━━━━━ Input ━━━━━

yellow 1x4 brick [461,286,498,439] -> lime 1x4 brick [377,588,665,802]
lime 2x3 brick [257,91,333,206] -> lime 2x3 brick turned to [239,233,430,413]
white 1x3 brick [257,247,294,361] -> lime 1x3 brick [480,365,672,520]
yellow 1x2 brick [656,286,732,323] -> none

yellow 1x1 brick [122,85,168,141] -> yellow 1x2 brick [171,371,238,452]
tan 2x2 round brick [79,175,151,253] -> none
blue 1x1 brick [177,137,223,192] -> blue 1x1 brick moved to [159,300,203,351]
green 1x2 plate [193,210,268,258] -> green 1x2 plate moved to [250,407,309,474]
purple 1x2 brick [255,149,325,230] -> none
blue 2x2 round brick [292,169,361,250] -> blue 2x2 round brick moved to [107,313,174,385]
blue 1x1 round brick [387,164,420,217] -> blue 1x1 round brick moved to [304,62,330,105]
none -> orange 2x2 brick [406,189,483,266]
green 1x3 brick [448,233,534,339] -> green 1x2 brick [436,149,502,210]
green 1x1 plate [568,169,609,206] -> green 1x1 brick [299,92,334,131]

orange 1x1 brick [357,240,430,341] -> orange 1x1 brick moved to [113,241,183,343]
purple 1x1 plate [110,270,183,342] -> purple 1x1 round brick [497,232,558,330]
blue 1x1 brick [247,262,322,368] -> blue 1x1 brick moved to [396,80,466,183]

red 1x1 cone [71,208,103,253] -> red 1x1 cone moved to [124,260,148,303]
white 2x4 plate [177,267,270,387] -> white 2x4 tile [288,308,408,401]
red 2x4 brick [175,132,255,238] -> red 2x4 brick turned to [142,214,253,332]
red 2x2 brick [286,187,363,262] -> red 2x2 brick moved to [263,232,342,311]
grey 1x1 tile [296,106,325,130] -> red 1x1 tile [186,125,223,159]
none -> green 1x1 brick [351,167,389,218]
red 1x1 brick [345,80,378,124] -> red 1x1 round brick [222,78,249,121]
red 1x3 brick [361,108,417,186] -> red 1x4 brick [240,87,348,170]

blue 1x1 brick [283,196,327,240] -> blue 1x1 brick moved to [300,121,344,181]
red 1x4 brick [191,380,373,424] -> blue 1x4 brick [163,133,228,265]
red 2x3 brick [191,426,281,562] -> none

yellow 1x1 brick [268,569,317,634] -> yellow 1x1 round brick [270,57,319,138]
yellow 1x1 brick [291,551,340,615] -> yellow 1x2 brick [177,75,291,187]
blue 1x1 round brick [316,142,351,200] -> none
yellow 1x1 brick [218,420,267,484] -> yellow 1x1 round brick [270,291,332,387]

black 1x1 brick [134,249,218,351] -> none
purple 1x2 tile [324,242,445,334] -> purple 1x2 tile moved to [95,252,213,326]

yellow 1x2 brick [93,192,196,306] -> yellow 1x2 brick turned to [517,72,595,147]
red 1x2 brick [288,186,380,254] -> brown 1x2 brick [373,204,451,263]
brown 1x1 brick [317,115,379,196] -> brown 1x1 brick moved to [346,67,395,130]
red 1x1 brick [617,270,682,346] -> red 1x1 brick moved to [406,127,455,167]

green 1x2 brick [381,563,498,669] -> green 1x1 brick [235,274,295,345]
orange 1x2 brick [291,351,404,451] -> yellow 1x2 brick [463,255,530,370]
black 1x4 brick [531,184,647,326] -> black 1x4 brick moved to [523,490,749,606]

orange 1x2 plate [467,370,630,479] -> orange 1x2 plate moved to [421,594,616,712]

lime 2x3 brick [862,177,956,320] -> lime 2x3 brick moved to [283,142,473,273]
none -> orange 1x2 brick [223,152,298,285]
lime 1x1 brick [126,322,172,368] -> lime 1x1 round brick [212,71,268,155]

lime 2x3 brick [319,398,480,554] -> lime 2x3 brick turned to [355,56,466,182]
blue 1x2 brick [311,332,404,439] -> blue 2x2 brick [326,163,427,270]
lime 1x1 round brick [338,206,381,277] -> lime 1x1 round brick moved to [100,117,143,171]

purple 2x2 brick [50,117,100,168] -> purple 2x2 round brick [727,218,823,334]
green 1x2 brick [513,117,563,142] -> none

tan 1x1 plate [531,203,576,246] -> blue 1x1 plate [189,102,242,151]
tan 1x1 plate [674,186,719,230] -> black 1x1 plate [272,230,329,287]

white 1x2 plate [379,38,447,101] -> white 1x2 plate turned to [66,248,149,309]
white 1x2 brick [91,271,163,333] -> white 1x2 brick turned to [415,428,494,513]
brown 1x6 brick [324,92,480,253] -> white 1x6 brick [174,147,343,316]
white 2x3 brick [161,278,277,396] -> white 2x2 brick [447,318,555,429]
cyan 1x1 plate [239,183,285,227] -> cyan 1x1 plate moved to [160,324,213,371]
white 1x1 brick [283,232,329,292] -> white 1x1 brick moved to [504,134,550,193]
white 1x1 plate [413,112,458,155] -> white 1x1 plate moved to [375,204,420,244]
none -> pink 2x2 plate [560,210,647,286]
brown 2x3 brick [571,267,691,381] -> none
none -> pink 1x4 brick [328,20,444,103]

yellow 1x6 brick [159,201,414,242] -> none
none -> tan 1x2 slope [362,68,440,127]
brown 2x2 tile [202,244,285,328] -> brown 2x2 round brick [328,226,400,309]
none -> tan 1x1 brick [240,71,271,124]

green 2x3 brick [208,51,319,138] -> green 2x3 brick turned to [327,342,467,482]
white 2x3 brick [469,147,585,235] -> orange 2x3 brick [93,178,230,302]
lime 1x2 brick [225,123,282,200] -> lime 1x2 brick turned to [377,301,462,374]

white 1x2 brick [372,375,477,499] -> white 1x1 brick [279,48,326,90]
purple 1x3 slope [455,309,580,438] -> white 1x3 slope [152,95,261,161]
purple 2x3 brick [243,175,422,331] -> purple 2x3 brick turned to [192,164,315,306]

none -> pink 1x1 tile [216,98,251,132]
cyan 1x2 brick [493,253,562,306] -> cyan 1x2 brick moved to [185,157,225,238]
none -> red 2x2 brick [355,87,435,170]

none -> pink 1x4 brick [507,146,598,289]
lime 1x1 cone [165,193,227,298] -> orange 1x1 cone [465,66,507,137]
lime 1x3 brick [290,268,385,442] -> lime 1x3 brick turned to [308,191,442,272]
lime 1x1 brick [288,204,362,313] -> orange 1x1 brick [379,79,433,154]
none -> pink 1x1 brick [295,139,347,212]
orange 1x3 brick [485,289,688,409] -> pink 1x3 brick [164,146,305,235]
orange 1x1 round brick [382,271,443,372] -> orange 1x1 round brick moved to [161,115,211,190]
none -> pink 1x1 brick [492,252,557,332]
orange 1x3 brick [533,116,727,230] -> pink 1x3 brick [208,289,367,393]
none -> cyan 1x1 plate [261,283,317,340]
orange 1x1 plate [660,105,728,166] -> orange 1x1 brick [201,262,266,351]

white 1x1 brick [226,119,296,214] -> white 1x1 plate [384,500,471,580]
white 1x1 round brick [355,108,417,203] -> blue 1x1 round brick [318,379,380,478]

━━━━━

» What you are asked to do
Every record here must be output exactly, word for word.

» Your solution
yellow 1x4 brick [461,286,498,439] -> lime 1x4 brick [377,588,665,802]
lime 2x3 brick [257,91,333,206] -> lime 2x3 brick turned to [239,233,430,413]
white 1x3 brick [257,247,294,361] -> lime 1x3 brick [480,365,672,520]
yellow 1x2 brick [656,286,732,323] -> none

yellow 1x1 brick [122,85,168,141] -> yellow 1x2 brick [171,371,238,452]
tan 2x2 round brick [79,175,151,253] -> none
blue 1x1 brick [177,137,223,192] -> blue 1x1 brick moved to [159,300,203,351]
green 1x2 plate [193,210,268,258] -> green 1x2 plate moved to [250,407,309,474]
purple 1x2 brick [255,149,325,230] -> none
blue 2x2 round brick [292,169,361,250] -> blue 2x2 round brick moved to [107,313,174,385]
blue 1x1 round brick [387,164,420,217] -> blue 1x1 round brick moved to [304,62,330,105]
none -> orange 2x2 brick [406,189,483,266]
green 1x3 brick [448,233,534,339] -> green 1x2 brick [436,149,502,210]
green 1x1 plate [568,169,609,206] -> green 1x1 brick [299,92,334,131]

orange 1x1 brick [357,240,430,341] -> orange 1x1 brick moved to [113,241,183,343]
purple 1x1 plate [110,270,183,342] -> purple 1x1 round brick [497,232,558,330]
blue 1x1 brick [247,262,322,368] -> blue 1x1 brick moved to [396,80,466,183]

red 1x1 cone [71,208,103,253] -> red 1x1 cone moved to [124,260,148,303]
white 2x4 plate [177,267,270,387] -> white 2x4 tile [288,308,408,401]
red 2x4 brick [175,132,255,238] -> red 2x4 brick turned to [142,214,253,332]
red 2x2 brick [286,187,363,262] -> red 2x2 brick moved to [263,232,342,311]
grey 1x1 tile [296,106,325,130] -> red 1x1 tile [186,125,223,159]
none -> green 1x1 brick [351,167,389,218]
red 1x1 brick [345,80,378,124] -> red 1x1 round brick [222,78,249,121]
red 1x3 brick [361,108,417,186] -> red 1x4 brick [240,87,348,170]

blue 1x1 brick [283,196,327,240] -> blue 1x1 brick moved to [300,121,344,181]
red 1x4 brick [191,380,373,424] -> blue 1x4 brick [163,133,228,265]
red 2x3 brick [191,426,281,562] -> none

yellow 1x1 brick [268,569,317,634] -> yellow 1x1 round brick [270,57,319,138]
yellow 1x1 brick [291,551,340,615] -> yellow 1x2 brick [177,75,291,187]
blue 1x1 round brick [316,142,351,200] -> none
yellow 1x1 brick [218,420,267,484] -> yellow 1x1 round brick [270,291,332,387]

black 1x1 brick [134,249,218,351] -> none
purple 1x2 tile [324,242,445,334] -> purple 1x2 tile moved to [95,252,213,326]

yellow 1x2 brick [93,192,196,306] -> yellow 1x2 brick turned to [517,72,595,147]
red 1x2 brick [288,186,380,254] -> brown 1x2 brick [373,204,451,263]
brown 1x1 brick [317,115,379,196] -> brown 1x1 brick moved to [346,67,395,130]
red 1x1 brick [617,270,682,346] -> red 1x1 brick moved to [406,127,455,167]

green 1x2 brick [381,563,498,669] -> green 1x1 brick [235,274,295,345]
orange 1x2 brick [291,351,404,451] -> yellow 1x2 brick [463,255,530,370]
black 1x4 brick [531,184,647,326] -> black 1x4 brick moved to [523,490,749,606]

orange 1x2 plate [467,370,630,479] -> orange 1x2 plate moved to [421,594,616,712]

lime 2x3 brick [862,177,956,320] -> lime 2x3 brick moved to [283,142,473,273]
none -> orange 1x2 brick [223,152,298,285]
lime 1x1 brick [126,322,172,368] -> lime 1x1 round brick [212,71,268,155]

lime 2x3 brick [319,398,480,554] -> lime 2x3 brick turned to [355,56,466,182]
blue 1x2 brick [311,332,404,439] -> blue 2x2 brick [326,163,427,270]
lime 1x1 round brick [338,206,381,277] -> lime 1x1 round brick moved to [100,117,143,171]

purple 2x2 brick [50,117,100,168] -> purple 2x2 round brick [727,218,823,334]
green 1x2 brick [513,117,563,142] -> none

tan 1x1 plate [531,203,576,246] -> blue 1x1 plate [189,102,242,151]
tan 1x1 plate [674,186,719,230] -> black 1x1 plate [272,230,329,287]

white 1x2 plate [379,38,447,101] -> white 1x2 plate turned to [66,248,149,309]
white 1x2 brick [91,271,163,333] -> white 1x2 brick turned to [415,428,494,513]
brown 1x6 brick [324,92,480,253] -> white 1x6 brick [174,147,343,316]
white 2x3 brick [161,278,277,396] -> white 2x2 brick [447,318,555,429]
cyan 1x1 plate [239,183,285,227] -> cyan 1x1 plate moved to [160,324,213,371]
white 1x1 brick [283,232,329,292] -> white 1x1 brick moved to [504,134,550,193]
white 1x1 plate [413,112,458,155] -> white 1x1 plate moved to [375,204,420,244]
none -> pink 2x2 plate [560,210,647,286]
brown 2x3 brick [571,267,691,381] -> none
none -> pink 1x4 brick [328,20,444,103]

yellow 1x6 brick [159,201,414,242] -> none
none -> tan 1x2 slope [362,68,440,127]
brown 2x2 tile [202,244,285,328] -> brown 2x2 round brick [328,226,400,309]
none -> tan 1x1 brick [240,71,271,124]

green 2x3 brick [208,51,319,138] -> green 2x3 brick turned to [327,342,467,482]
white 2x3 brick [469,147,585,235] -> orange 2x3 brick [93,178,230,302]
lime 1x2 brick [225,123,282,200] -> lime 1x2 brick turned to [377,301,462,374]

white 1x2 brick [372,375,477,499] -> white 1x1 brick [279,48,326,90]
purple 1x3 slope [455,309,580,438] -> white 1x3 slope [152,95,261,161]
purple 2x3 brick [243,175,422,331] -> purple 2x3 brick turned to [192,164,315,306]

none -> pink 1x1 tile [216,98,251,132]
cyan 1x2 brick [493,253,562,306] -> cyan 1x2 brick moved to [185,157,225,238]
none -> red 2x2 brick [355,87,435,170]

none -> pink 1x4 brick [507,146,598,289]
lime 1x1 cone [165,193,227,298] -> orange 1x1 cone [465,66,507,137]
lime 1x3 brick [290,268,385,442] -> lime 1x3 brick turned to [308,191,442,272]
lime 1x1 brick [288,204,362,313] -> orange 1x1 brick [379,79,433,154]
none -> pink 1x1 brick [295,139,347,212]
orange 1x3 brick [485,289,688,409] -> pink 1x3 brick [164,146,305,235]
orange 1x1 round brick [382,271,443,372] -> orange 1x1 round brick moved to [161,115,211,190]
none -> pink 1x1 brick [492,252,557,332]
orange 1x3 brick [533,116,727,230] -> pink 1x3 brick [208,289,367,393]
none -> cyan 1x1 plate [261,283,317,340]
orange 1x1 plate [660,105,728,166] -> orange 1x1 brick [201,262,266,351]

white 1x1 brick [226,119,296,214] -> white 1x1 plate [384,500,471,580]
white 1x1 round brick [355,108,417,203] -> blue 1x1 round brick [318,379,380,478]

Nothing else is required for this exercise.